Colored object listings
=== Begin Enclosure ===

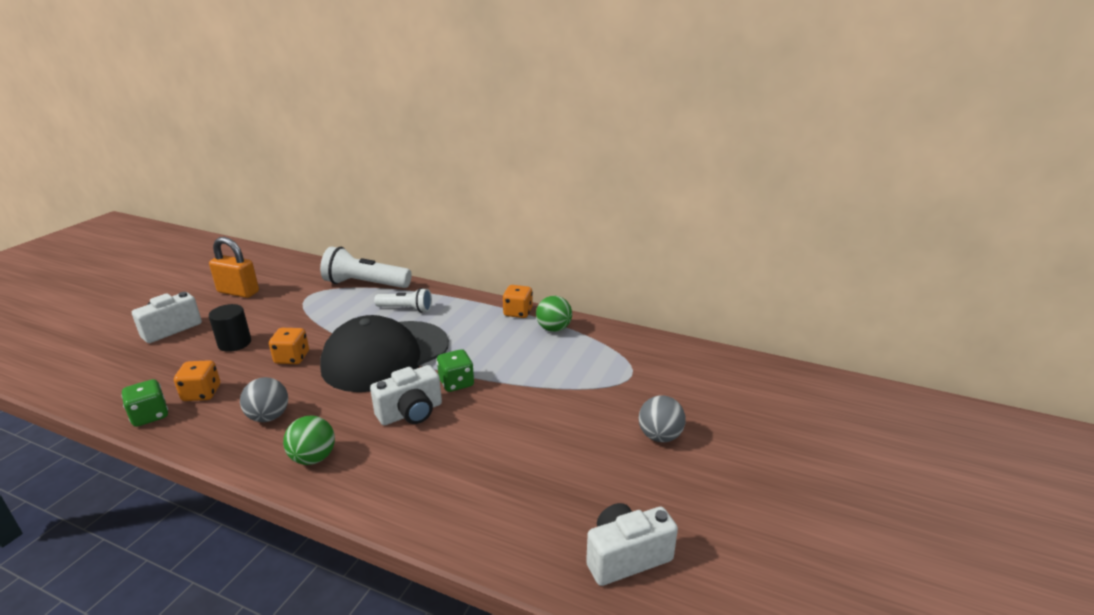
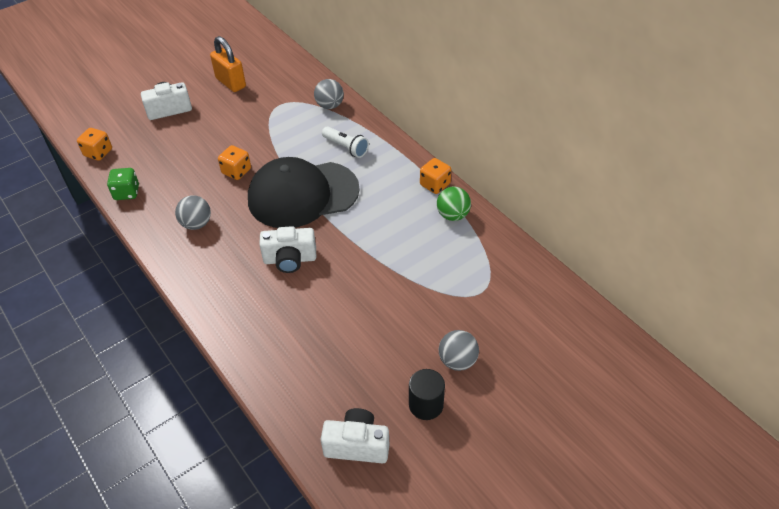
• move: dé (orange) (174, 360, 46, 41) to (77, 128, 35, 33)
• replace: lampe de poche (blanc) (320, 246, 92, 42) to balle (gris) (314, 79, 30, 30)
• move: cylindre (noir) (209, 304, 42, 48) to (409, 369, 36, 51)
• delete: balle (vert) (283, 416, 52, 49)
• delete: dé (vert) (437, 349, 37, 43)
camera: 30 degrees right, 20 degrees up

=== End Enclosure ===
=== Begin Enclosure ===

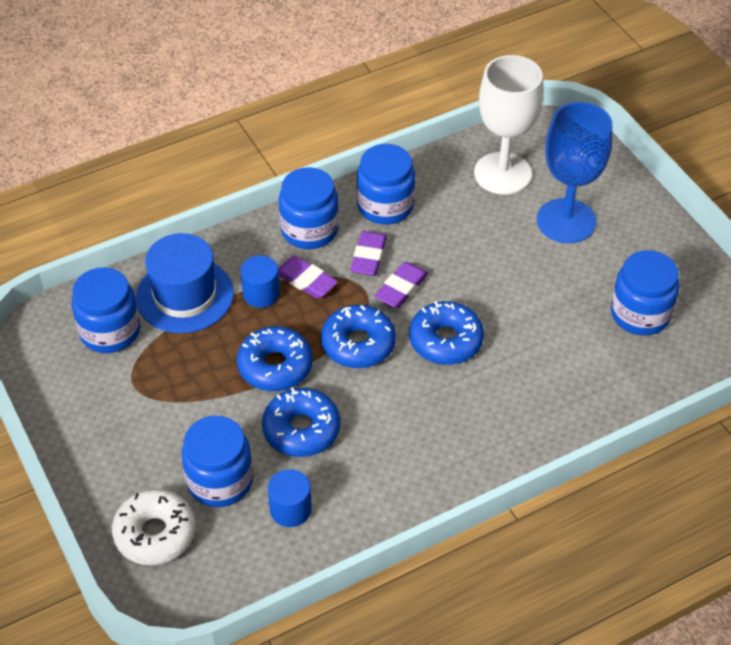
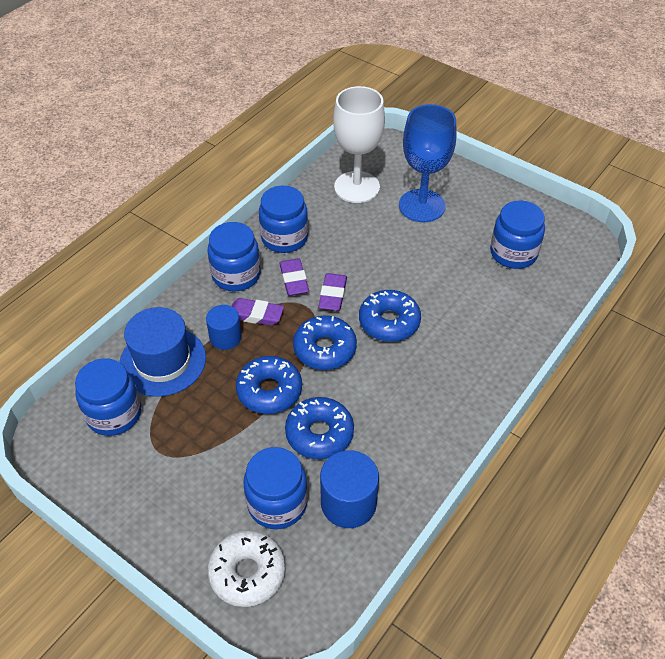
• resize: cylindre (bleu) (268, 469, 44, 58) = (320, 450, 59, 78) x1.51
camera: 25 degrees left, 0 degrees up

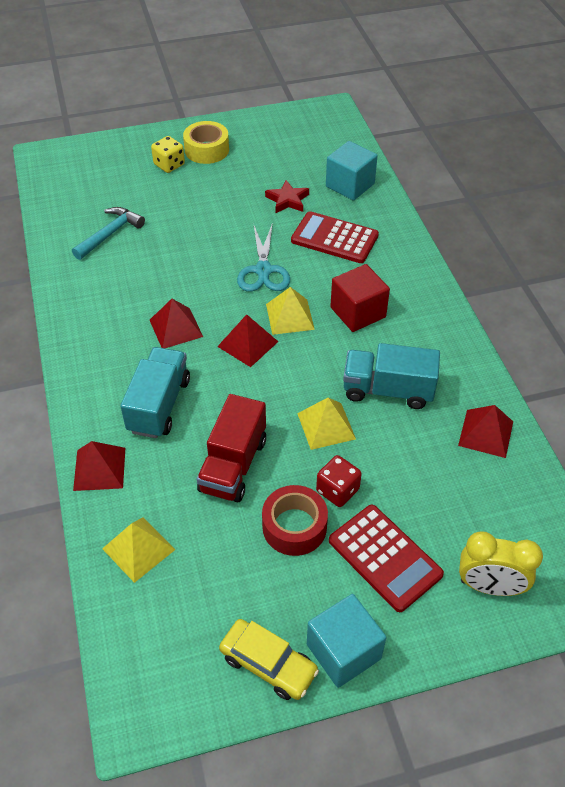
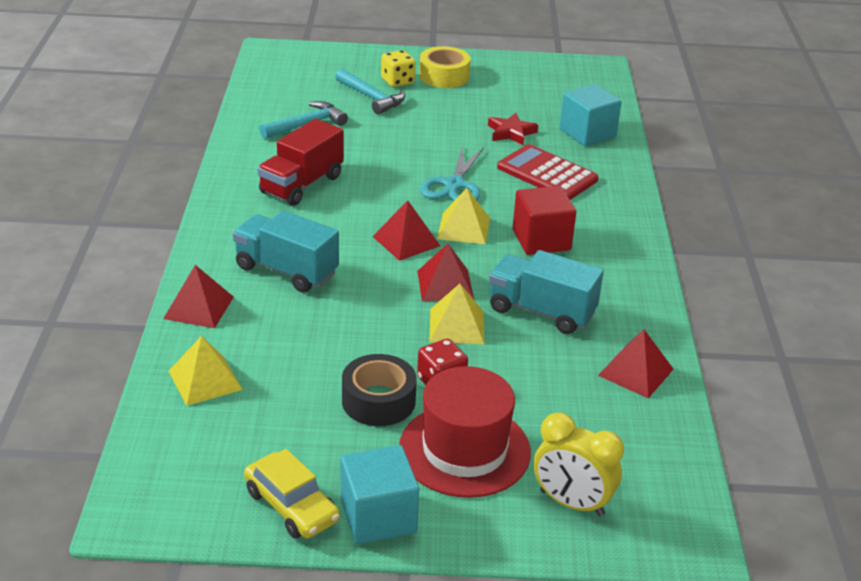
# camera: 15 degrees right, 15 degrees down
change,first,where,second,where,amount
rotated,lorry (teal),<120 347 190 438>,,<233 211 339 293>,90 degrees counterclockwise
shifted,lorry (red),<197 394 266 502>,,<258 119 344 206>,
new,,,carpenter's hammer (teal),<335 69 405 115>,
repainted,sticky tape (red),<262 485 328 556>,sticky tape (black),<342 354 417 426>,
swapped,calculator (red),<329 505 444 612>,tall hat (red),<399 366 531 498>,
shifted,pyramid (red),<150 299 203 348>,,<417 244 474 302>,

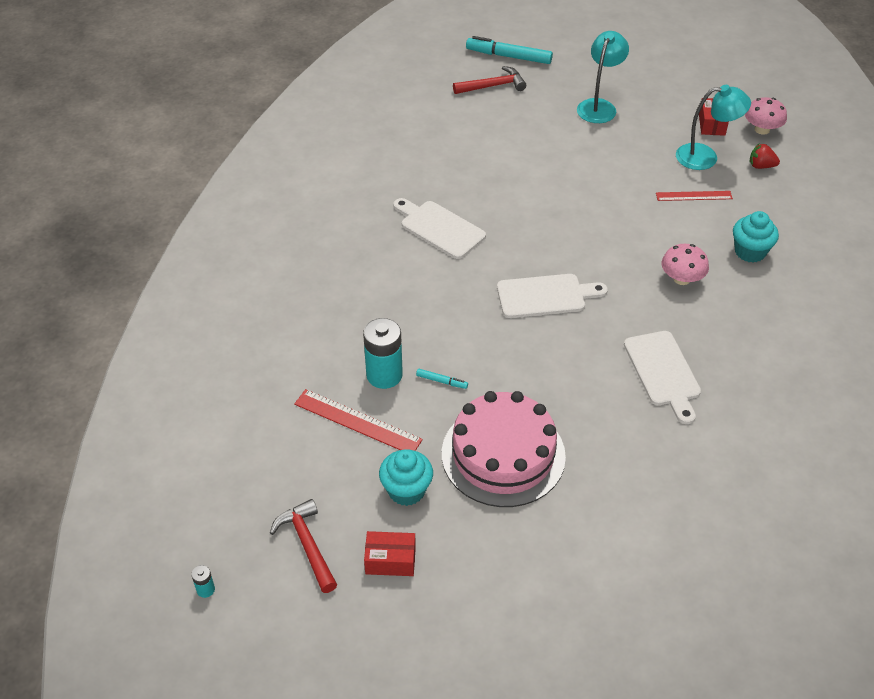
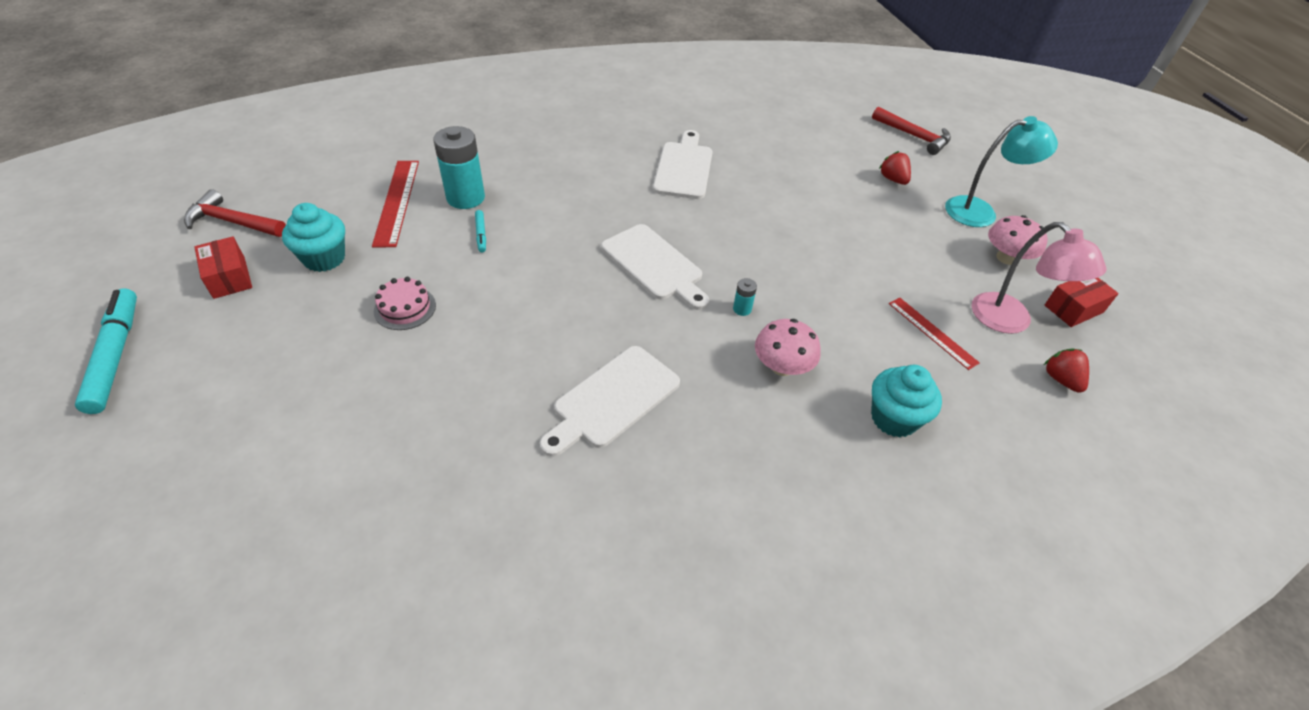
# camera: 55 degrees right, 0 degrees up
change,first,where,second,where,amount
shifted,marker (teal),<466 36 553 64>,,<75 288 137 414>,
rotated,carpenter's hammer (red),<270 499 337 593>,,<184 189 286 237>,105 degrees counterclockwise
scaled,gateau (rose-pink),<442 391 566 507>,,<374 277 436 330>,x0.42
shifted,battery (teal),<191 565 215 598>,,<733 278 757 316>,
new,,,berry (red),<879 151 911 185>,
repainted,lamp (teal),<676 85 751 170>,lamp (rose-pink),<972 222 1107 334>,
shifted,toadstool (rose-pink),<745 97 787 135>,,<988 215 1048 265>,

=== End Enclosure ===

Start with the line above that contains "# camera: 15 degrees right, 15 degrees down" and stop after the line that contains "swapped,calculator (red),<329 505". Output those lines exactly, and only those.

# camera: 15 degrees right, 15 degrees down
change,first,where,second,where,amount
rotated,lorry (teal),<120 347 190 438>,,<233 211 339 293>,90 degrees counterclockwise
shifted,lorry (red),<197 394 266 502>,,<258 119 344 206>,
new,,,carpenter's hammer (teal),<335 69 405 115>,
repainted,sticky tape (red),<262 485 328 556>,sticky tape (black),<342 354 417 426>,
swapped,calculator (red),<329 505 444 612>,tall hat (red),<399 366 531 498>,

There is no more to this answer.